-- Provided material follows --

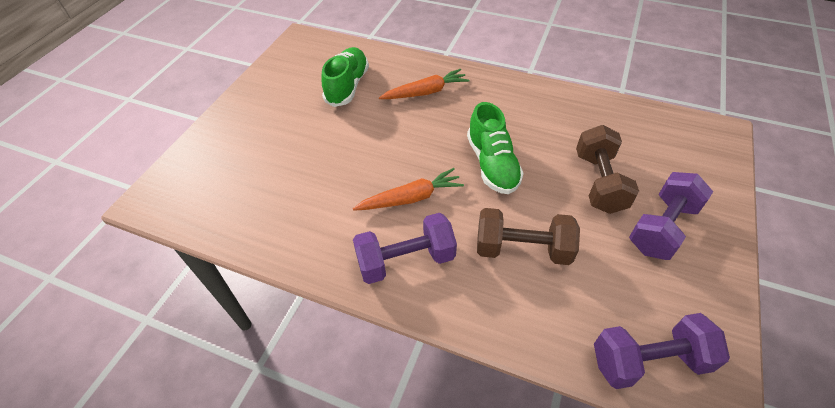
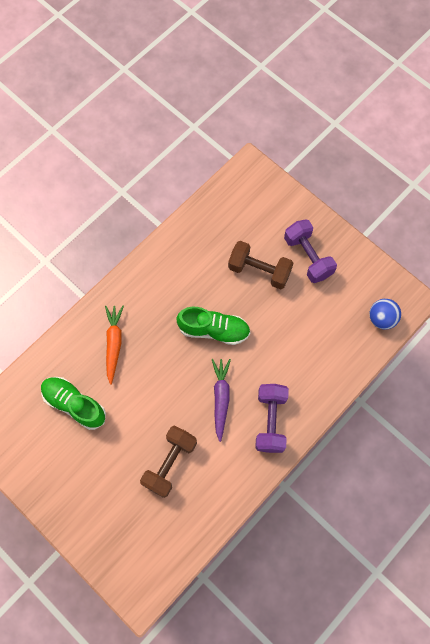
camera: 70 degrees left, 20 degrees up
(411, 198) = (221, 398): orange carrot -> purple carrot
(522, 249) = (290, 346): brown dumbbell -> brown dumbbell (170, 463)
(648, 360) = (381, 318): purple dumbbell -> blue ball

-- Provided material concluded --

*What the exercise asks*
Return every line above exactly, omitting images.

*Result for this task*
camera: 70 degrees left, 20 degrees up
(411, 198) = (221, 398): orange carrot -> purple carrot
(522, 249) = (290, 346): brown dumbbell -> brown dumbbell (170, 463)
(648, 360) = (381, 318): purple dumbbell -> blue ball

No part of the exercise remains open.